(SOURCE RECORDS):
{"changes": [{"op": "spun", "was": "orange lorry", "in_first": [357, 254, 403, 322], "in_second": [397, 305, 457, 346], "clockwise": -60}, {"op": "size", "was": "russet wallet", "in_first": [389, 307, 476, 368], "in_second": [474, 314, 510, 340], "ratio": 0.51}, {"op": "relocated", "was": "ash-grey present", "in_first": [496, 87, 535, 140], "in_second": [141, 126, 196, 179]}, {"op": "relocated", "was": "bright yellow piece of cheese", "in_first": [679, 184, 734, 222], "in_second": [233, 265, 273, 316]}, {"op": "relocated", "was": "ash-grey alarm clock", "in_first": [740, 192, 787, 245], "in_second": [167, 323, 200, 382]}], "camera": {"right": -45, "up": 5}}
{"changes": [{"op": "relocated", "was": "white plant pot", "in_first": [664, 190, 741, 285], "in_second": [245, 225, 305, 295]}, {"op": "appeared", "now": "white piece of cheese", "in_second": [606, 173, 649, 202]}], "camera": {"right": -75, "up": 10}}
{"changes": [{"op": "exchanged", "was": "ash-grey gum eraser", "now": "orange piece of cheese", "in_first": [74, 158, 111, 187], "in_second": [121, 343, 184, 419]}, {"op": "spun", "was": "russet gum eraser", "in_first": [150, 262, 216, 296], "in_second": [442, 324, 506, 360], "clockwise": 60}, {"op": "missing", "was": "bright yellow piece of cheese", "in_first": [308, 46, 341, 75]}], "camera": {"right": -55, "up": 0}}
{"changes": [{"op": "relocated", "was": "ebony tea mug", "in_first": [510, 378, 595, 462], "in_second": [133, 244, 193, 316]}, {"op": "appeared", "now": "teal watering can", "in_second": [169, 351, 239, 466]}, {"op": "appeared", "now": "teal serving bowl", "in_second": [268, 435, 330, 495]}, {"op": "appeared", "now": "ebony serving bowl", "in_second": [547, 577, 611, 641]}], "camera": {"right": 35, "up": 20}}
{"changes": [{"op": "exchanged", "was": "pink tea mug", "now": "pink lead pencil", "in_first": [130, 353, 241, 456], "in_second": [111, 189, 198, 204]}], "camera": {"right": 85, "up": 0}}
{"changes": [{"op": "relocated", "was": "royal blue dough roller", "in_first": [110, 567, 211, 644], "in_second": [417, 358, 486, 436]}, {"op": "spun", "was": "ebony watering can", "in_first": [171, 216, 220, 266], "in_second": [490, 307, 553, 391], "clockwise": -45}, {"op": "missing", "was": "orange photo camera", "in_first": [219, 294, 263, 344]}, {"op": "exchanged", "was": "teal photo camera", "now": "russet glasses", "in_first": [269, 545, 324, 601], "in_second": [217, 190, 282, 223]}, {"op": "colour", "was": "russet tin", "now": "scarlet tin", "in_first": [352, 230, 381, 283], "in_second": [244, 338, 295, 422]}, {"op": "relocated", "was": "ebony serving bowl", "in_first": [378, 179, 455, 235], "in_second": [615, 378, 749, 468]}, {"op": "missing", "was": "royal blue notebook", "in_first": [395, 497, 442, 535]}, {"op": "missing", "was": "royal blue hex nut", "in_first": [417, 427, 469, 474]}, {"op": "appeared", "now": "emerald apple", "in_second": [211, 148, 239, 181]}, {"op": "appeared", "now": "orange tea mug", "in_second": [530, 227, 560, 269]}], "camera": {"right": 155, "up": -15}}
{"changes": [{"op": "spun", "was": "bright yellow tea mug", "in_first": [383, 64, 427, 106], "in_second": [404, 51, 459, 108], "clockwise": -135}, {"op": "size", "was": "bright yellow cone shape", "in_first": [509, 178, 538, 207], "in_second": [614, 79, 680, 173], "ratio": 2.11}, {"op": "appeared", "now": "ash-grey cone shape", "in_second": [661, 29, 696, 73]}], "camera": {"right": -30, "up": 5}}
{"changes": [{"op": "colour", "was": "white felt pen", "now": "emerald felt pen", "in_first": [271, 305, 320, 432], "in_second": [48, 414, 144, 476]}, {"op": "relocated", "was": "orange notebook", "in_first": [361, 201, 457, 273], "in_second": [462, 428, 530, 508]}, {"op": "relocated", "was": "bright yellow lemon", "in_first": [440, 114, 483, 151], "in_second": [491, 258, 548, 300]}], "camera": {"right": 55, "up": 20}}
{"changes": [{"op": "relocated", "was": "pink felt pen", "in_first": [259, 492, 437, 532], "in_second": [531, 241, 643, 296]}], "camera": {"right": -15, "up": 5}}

(WHAT YOU HAVE TO DO):
Line by line, reproduce the data exactly.

(RESULT OF THIS TASK):
{"changes": [{"op": "spun", "was": "orange lorry", "in_first": [357, 254, 403, 322], "in_second": [397, 305, 457, 346], "clockwise": -60}, {"op": "size", "was": "russet wallet", "in_first": [389, 307, 476, 368], "in_second": [474, 314, 510, 340], "ratio": 0.51}, {"op": "relocated", "was": "ash-grey present", "in_first": [496, 87, 535, 140], "in_second": [141, 126, 196, 179]}, {"op": "relocated", "was": "bright yellow piece of cheese", "in_first": [679, 184, 734, 222], "in_second": [233, 265, 273, 316]}, {"op": "relocated", "was": "ash-grey alarm clock", "in_first": [740, 192, 787, 245], "in_second": [167, 323, 200, 382]}], "camera": {"right": -45, "up": 5}}
{"changes": [{"op": "relocated", "was": "white plant pot", "in_first": [664, 190, 741, 285], "in_second": [245, 225, 305, 295]}, {"op": "appeared", "now": "white piece of cheese", "in_second": [606, 173, 649, 202]}], "camera": {"right": -75, "up": 10}}
{"changes": [{"op": "exchanged", "was": "ash-grey gum eraser", "now": "orange piece of cheese", "in_first": [74, 158, 111, 187], "in_second": [121, 343, 184, 419]}, {"op": "spun", "was": "russet gum eraser", "in_first": [150, 262, 216, 296], "in_second": [442, 324, 506, 360], "clockwise": 60}, {"op": "missing", "was": "bright yellow piece of cheese", "in_first": [308, 46, 341, 75]}], "camera": {"right": -55, "up": 0}}
{"changes": [{"op": "relocated", "was": "ebony tea mug", "in_first": [510, 378, 595, 462], "in_second": [133, 244, 193, 316]}, {"op": "appeared", "now": "teal watering can", "in_second": [169, 351, 239, 466]}, {"op": "appeared", "now": "teal serving bowl", "in_second": [268, 435, 330, 495]}, {"op": "appeared", "now": "ebony serving bowl", "in_second": [547, 577, 611, 641]}], "camera": {"right": 35, "up": 20}}
{"changes": [{"op": "exchanged", "was": "pink tea mug", "now": "pink lead pencil", "in_first": [130, 353, 241, 456], "in_second": [111, 189, 198, 204]}], "camera": {"right": 85, "up": 0}}
{"changes": [{"op": "relocated", "was": "royal blue dough roller", "in_first": [110, 567, 211, 644], "in_second": [417, 358, 486, 436]}, {"op": "spun", "was": "ebony watering can", "in_first": [171, 216, 220, 266], "in_second": [490, 307, 553, 391], "clockwise": -45}, {"op": "missing", "was": "orange photo camera", "in_first": [219, 294, 263, 344]}, {"op": "exchanged", "was": "teal photo camera", "now": "russet glasses", "in_first": [269, 545, 324, 601], "in_second": [217, 190, 282, 223]}, {"op": "colour", "was": "russet tin", "now": "scarlet tin", "in_first": [352, 230, 381, 283], "in_second": [244, 338, 295, 422]}, {"op": "relocated", "was": "ebony serving bowl", "in_first": [378, 179, 455, 235], "in_second": [615, 378, 749, 468]}, {"op": "missing", "was": "royal blue notebook", "in_first": [395, 497, 442, 535]}, {"op": "missing", "was": "royal blue hex nut", "in_first": [417, 427, 469, 474]}, {"op": "appeared", "now": "emerald apple", "in_second": [211, 148, 239, 181]}, {"op": "appeared", "now": "orange tea mug", "in_second": [530, 227, 560, 269]}], "camera": {"right": 155, "up": -15}}
{"changes": [{"op": "spun", "was": "bright yellow tea mug", "in_first": [383, 64, 427, 106], "in_second": [404, 51, 459, 108], "clockwise": -135}, {"op": "size", "was": "bright yellow cone shape", "in_first": [509, 178, 538, 207], "in_second": [614, 79, 680, 173], "ratio": 2.11}, {"op": "appeared", "now": "ash-grey cone shape", "in_second": [661, 29, 696, 73]}], "camera": {"right": -30, "up": 5}}
{"changes": [{"op": "colour", "was": "white felt pen", "now": "emerald felt pen", "in_first": [271, 305, 320, 432], "in_second": [48, 414, 144, 476]}, {"op": "relocated", "was": "orange notebook", "in_first": [361, 201, 457, 273], "in_second": [462, 428, 530, 508]}, {"op": "relocated", "was": "bright yellow lemon", "in_first": [440, 114, 483, 151], "in_second": [491, 258, 548, 300]}], "camera": {"right": 55, "up": 20}}
{"changes": [{"op": "relocated", "was": "pink felt pen", "in_first": [259, 492, 437, 532], "in_second": [531, 241, 643, 296]}], "camera": {"right": -15, "up": 5}}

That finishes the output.